EXERCISE OBJECTIVE – Copy each line of the listing below exactly.
==== EXERCISE MATERIALS ====
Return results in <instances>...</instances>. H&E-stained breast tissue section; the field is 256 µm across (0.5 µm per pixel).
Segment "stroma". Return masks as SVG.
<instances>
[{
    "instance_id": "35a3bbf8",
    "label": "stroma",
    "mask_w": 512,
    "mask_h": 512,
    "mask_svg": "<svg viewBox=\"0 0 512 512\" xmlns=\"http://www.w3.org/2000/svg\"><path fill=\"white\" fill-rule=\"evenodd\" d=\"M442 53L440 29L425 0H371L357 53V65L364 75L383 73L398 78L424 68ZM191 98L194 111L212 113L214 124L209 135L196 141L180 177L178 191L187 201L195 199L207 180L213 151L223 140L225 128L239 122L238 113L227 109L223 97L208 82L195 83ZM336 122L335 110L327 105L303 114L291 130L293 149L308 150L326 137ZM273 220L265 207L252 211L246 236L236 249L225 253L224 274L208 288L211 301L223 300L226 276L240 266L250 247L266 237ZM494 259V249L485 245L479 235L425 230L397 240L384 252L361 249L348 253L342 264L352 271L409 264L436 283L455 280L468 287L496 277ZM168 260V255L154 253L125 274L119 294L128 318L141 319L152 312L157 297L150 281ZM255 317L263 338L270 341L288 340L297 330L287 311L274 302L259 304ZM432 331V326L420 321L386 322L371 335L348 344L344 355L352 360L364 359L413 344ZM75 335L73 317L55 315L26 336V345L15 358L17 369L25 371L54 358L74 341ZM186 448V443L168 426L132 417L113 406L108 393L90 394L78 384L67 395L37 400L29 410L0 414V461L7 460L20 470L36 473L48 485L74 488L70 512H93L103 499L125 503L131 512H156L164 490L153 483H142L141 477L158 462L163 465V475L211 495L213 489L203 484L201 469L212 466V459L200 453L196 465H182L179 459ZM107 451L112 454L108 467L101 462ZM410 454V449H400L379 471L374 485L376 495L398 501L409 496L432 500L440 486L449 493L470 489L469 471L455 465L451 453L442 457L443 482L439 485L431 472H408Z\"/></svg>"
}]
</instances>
====
ANSWER TO THE EXERCISE –
Return results in <instances>...</instances>. H&E-stained breast tissue section; the field is 256 µm across (0.5 µm per pixel).
Segment "stroma". Return masks as SVG.
<instances>
[{
    "instance_id": "35a3bbf8",
    "label": "stroma",
    "mask_w": 512,
    "mask_h": 512,
    "mask_svg": "<svg viewBox=\"0 0 512 512\" xmlns=\"http://www.w3.org/2000/svg\"><path fill=\"white\" fill-rule=\"evenodd\" d=\"M442 53L440 29L425 0H371L357 53V65L364 75L383 73L398 78L424 68ZM191 98L194 111L212 113L214 124L209 135L196 141L180 177L178 191L187 201L195 199L207 180L213 151L223 140L225 128L239 122L238 113L227 109L223 97L208 82L195 83ZM336 122L335 110L327 105L303 114L291 130L293 149L308 150L326 137ZM273 220L265 207L252 211L246 236L236 249L225 253L224 274L208 288L211 301L223 300L226 276L240 266L250 247L266 237ZM494 259V249L485 245L479 235L425 230L397 240L384 252L361 249L348 253L342 264L352 271L409 264L436 283L455 280L468 287L496 277ZM168 260V255L154 253L125 274L119 294L128 318L141 319L152 312L157 297L150 281ZM255 317L263 338L270 341L288 340L297 330L287 311L274 302L259 304ZM432 331V326L420 321L386 322L371 335L348 344L344 355L352 360L364 359L413 344ZM75 335L73 317L55 315L26 336V345L15 358L17 369L25 371L54 358L74 341ZM186 448V443L168 426L132 417L113 406L108 393L90 394L78 384L67 395L37 400L29 410L0 414V461L7 460L20 470L36 473L48 485L74 488L70 512H93L103 499L125 503L131 512H156L164 490L153 483H142L141 477L158 462L163 465V475L211 495L213 489L203 484L201 469L212 466V459L200 453L196 465H182L179 459ZM107 451L112 454L108 467L101 462ZM410 454V449H400L379 471L374 485L376 495L398 501L409 496L432 500L440 486L449 493L470 489L469 471L455 465L451 453L442 457L443 482L439 485L431 472H408Z\"/></svg>"
}]
</instances>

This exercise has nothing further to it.